• **WORK ITEM**: Write only the number of lines in the entries that hold the string "RADIO".

• **SOURCE RECORDS**:
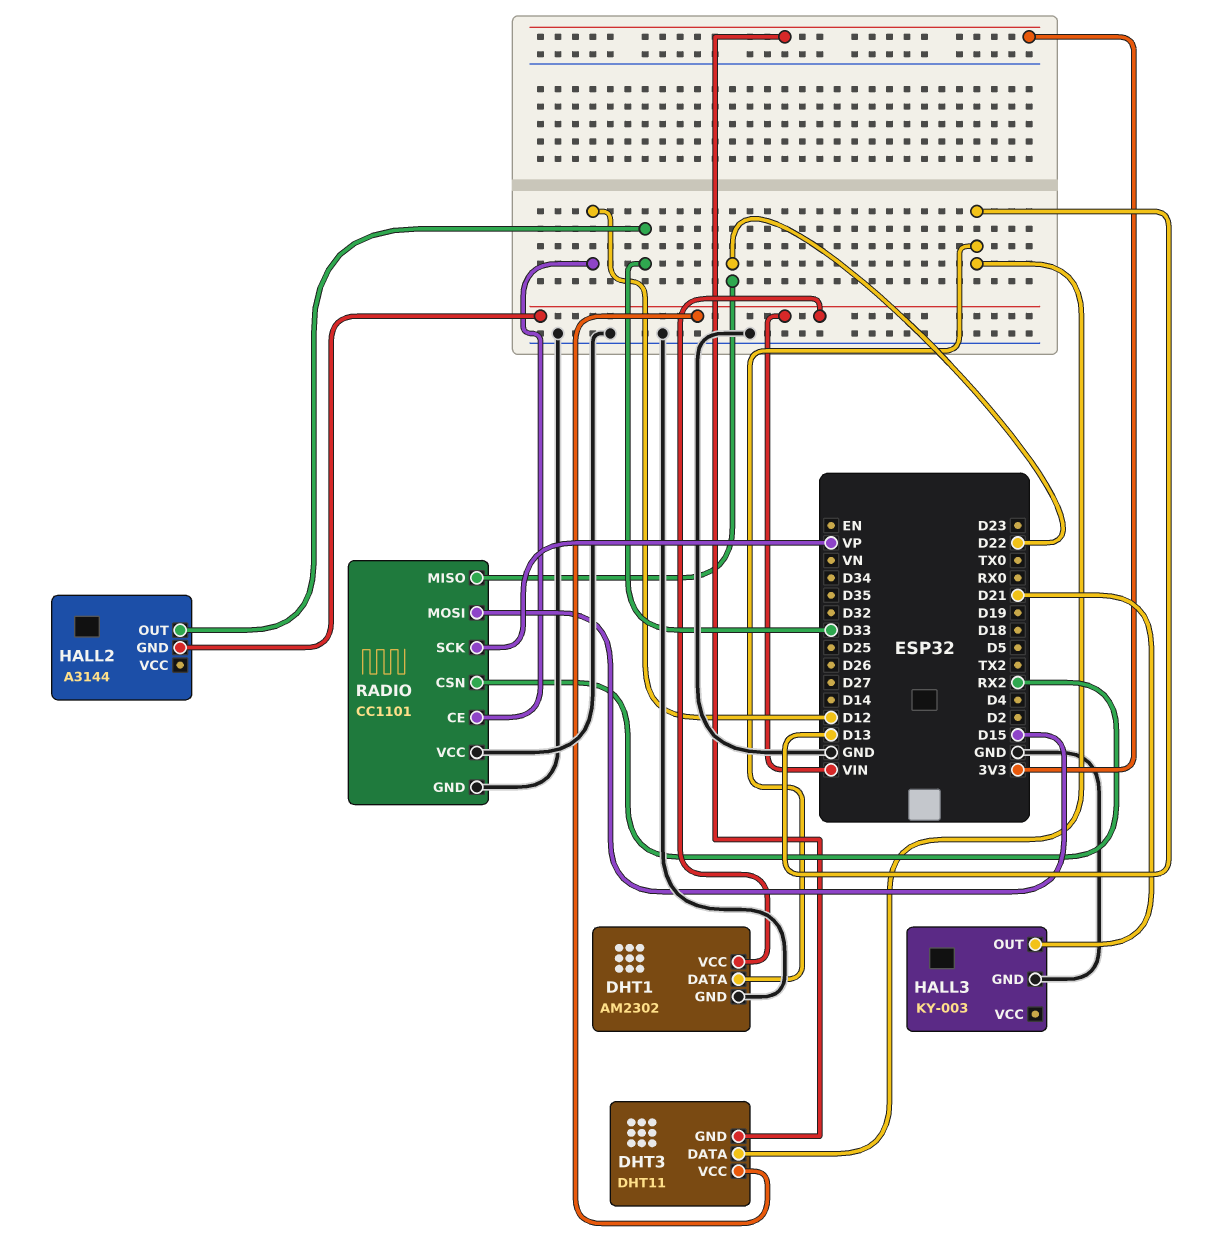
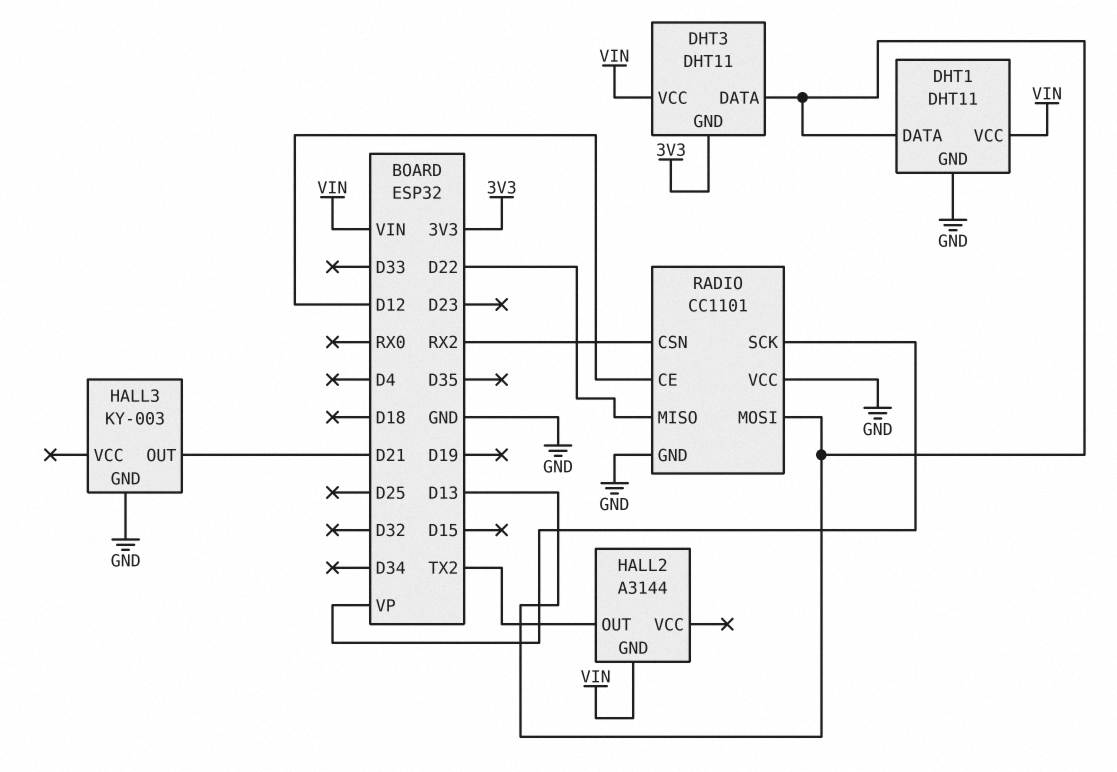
DHT1: AM2302 -> DHT11
HALL2 pin OUT: D33 -> TX2
RADIO pin MOSI: D15 -> D13

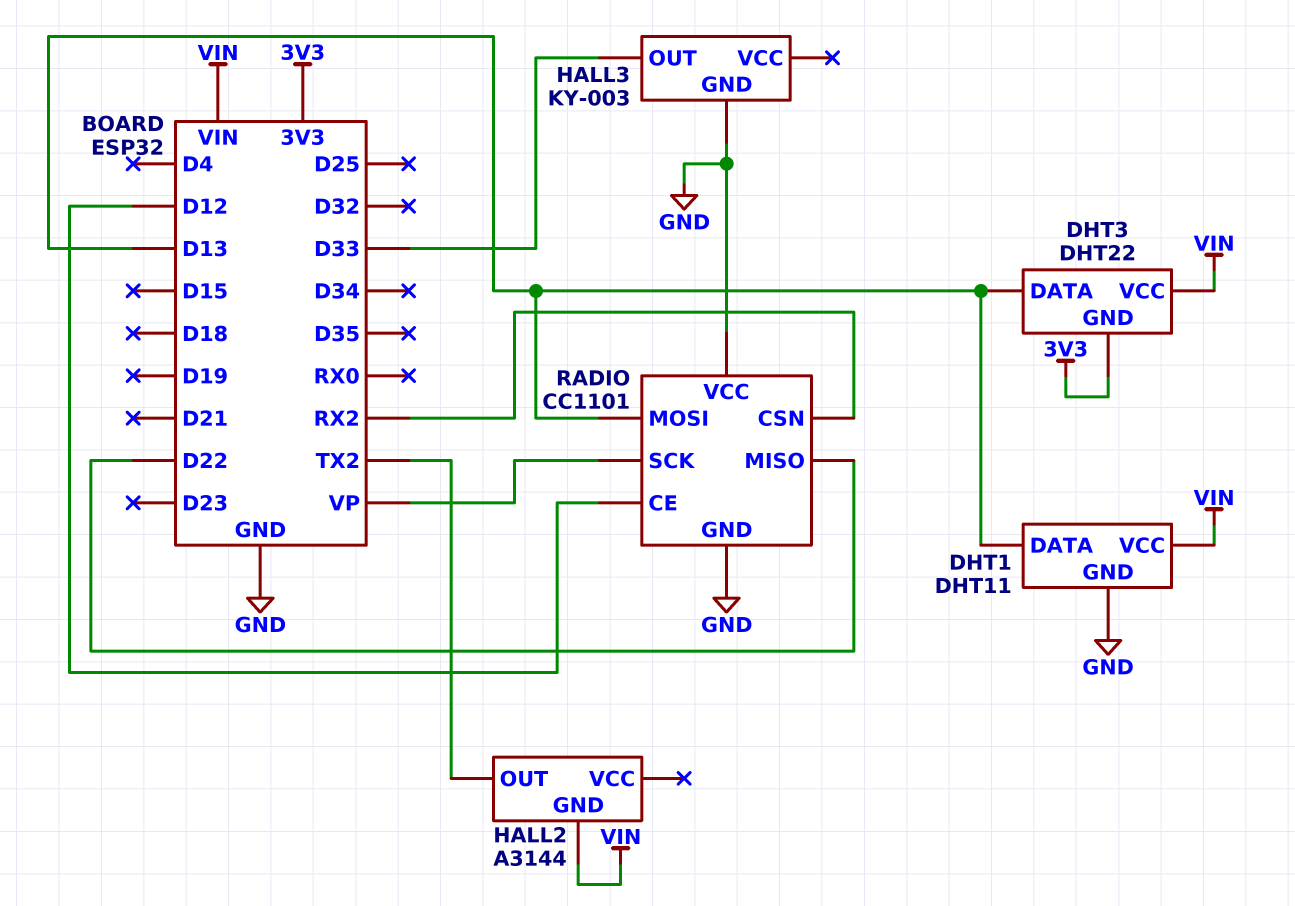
DHT3: DHT11 -> DHT22
HALL3 pin OUT: D21 -> D33

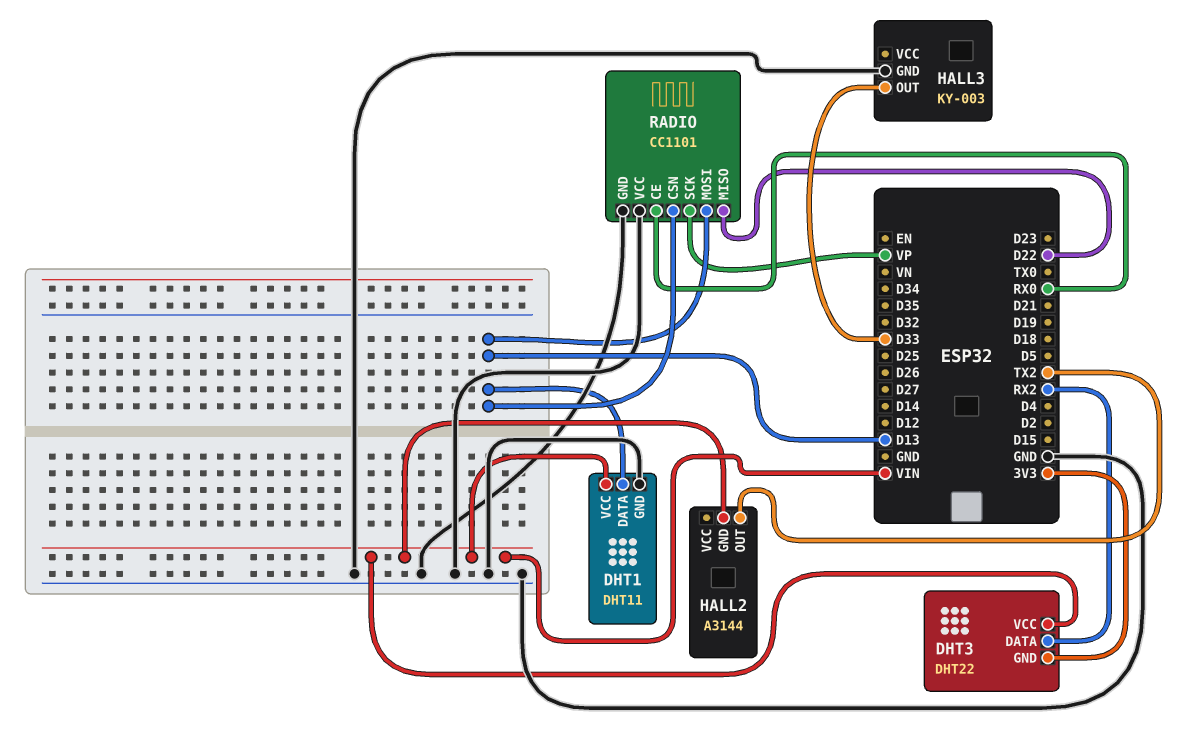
DHT3 pin DATA: D13 -> RX2
RADIO pin CE: D12 -> RX0
RADIO pin CSN: RX2 -> D13

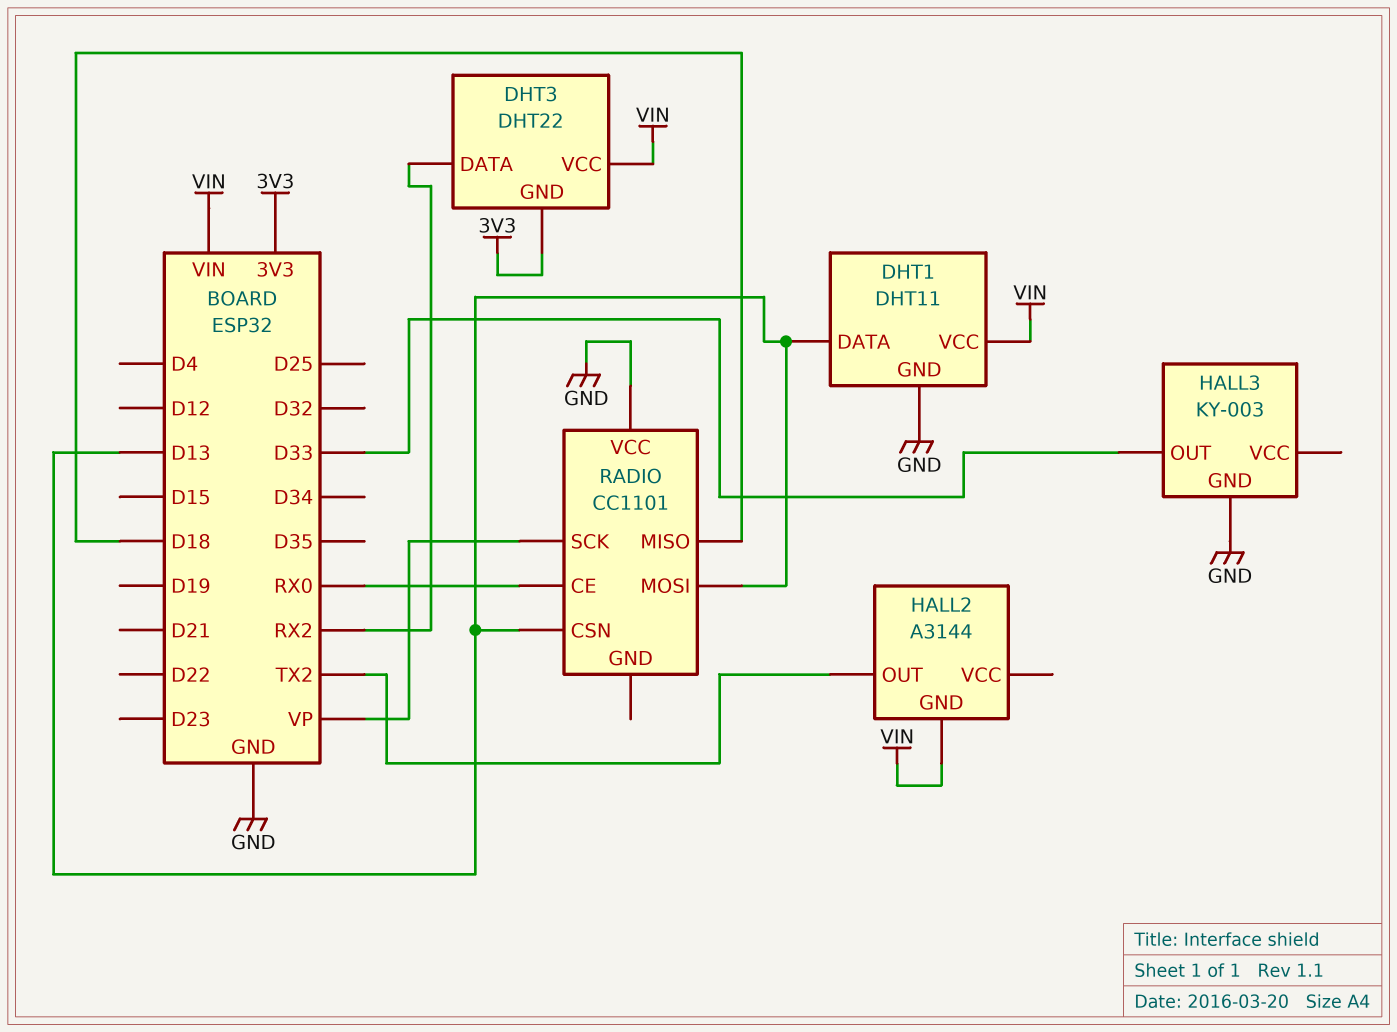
RADIO pin GND: GND -> none
RADIO pin MISO: D22 -> D18

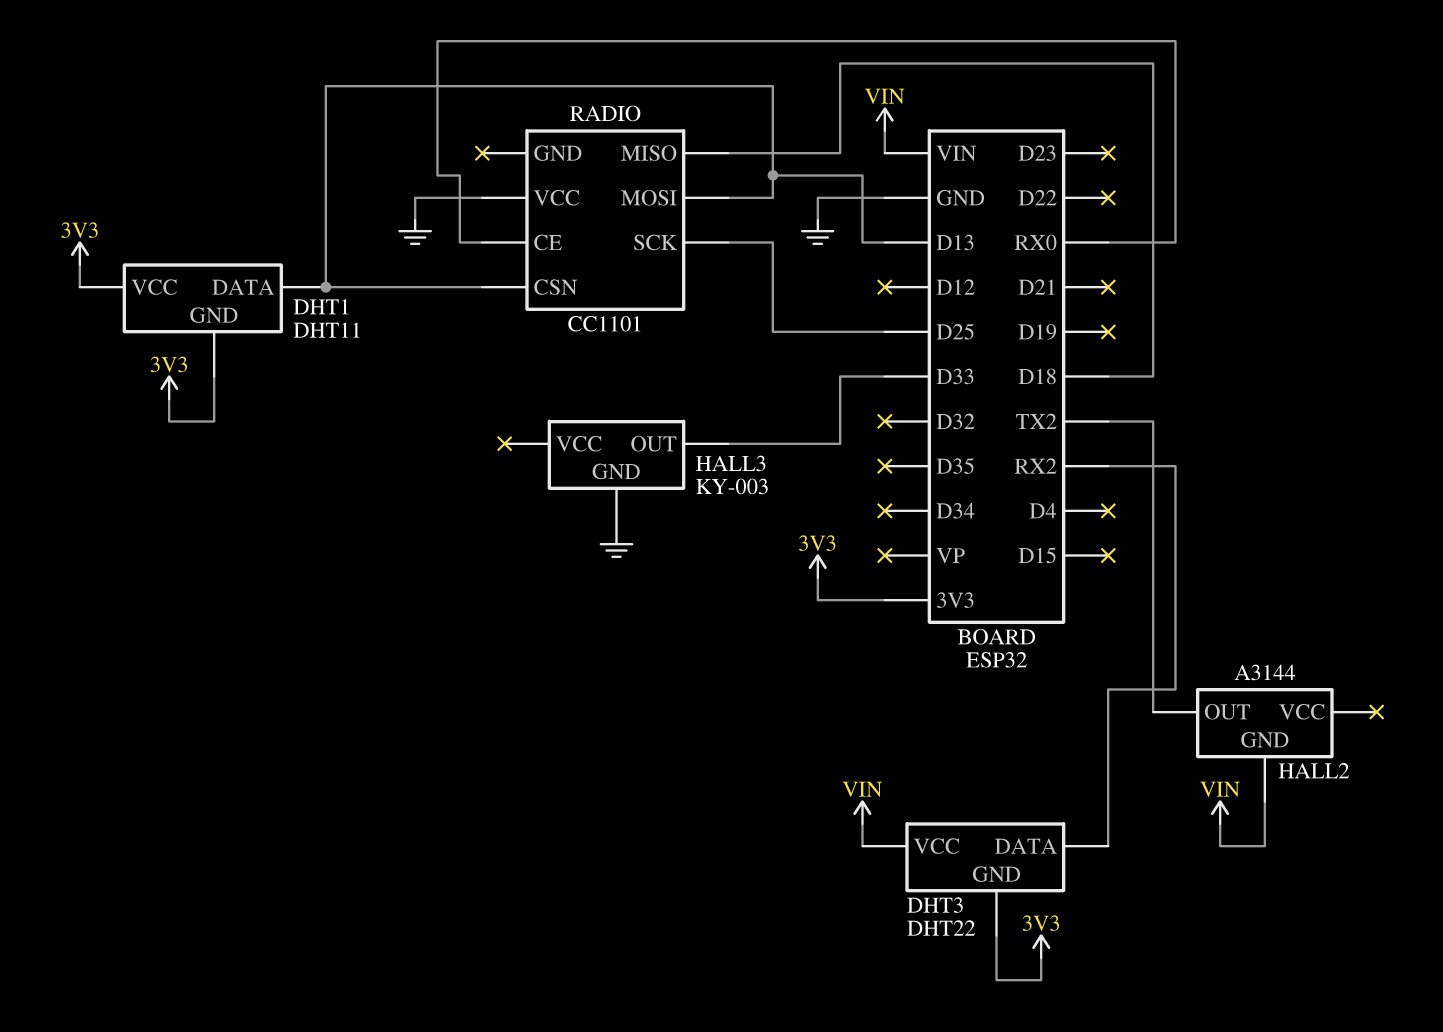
DHT1 pin GND: GND -> 3V3
DHT1 pin VCC: VIN -> 3V3
RADIO pin SCK: VP -> D25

• **YOUR RESPONSE**: 6